■ **Task**
In the entries, find all lines that hold the word "brown" and copy them.
------------------------
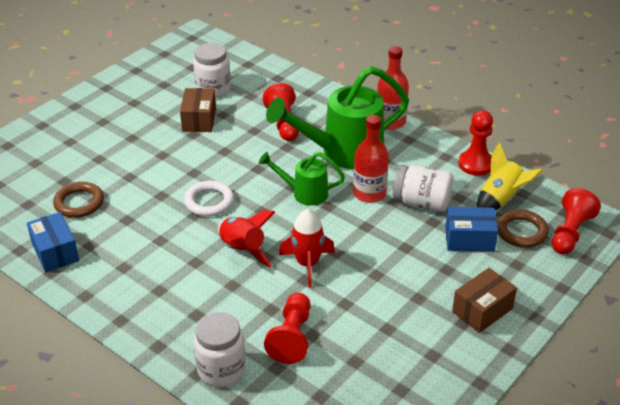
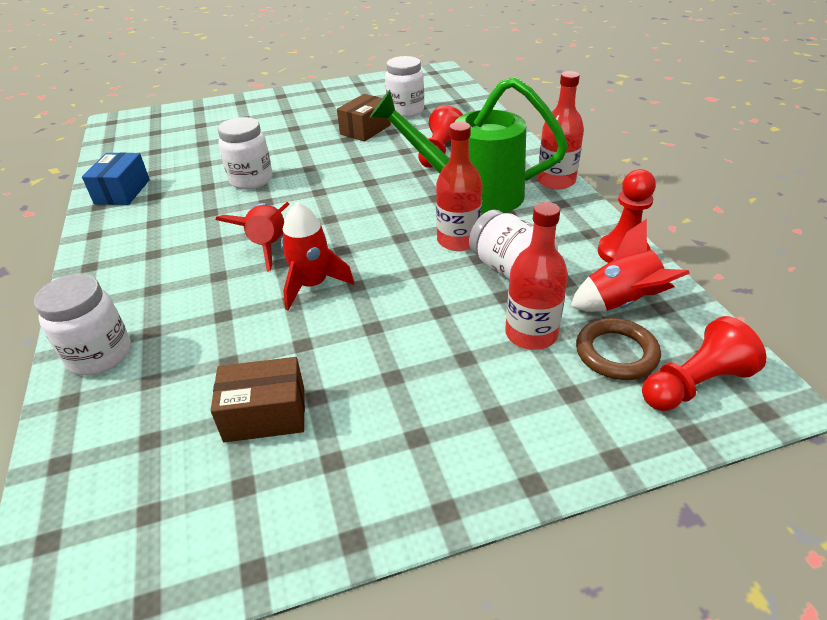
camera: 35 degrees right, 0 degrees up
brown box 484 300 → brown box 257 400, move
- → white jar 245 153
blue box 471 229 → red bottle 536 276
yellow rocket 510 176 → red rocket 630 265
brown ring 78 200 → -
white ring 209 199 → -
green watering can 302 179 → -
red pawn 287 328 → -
------------------------
■ **Exercise output**
brown box 484 300 → brown box 257 400, move
brown ring 78 200 → -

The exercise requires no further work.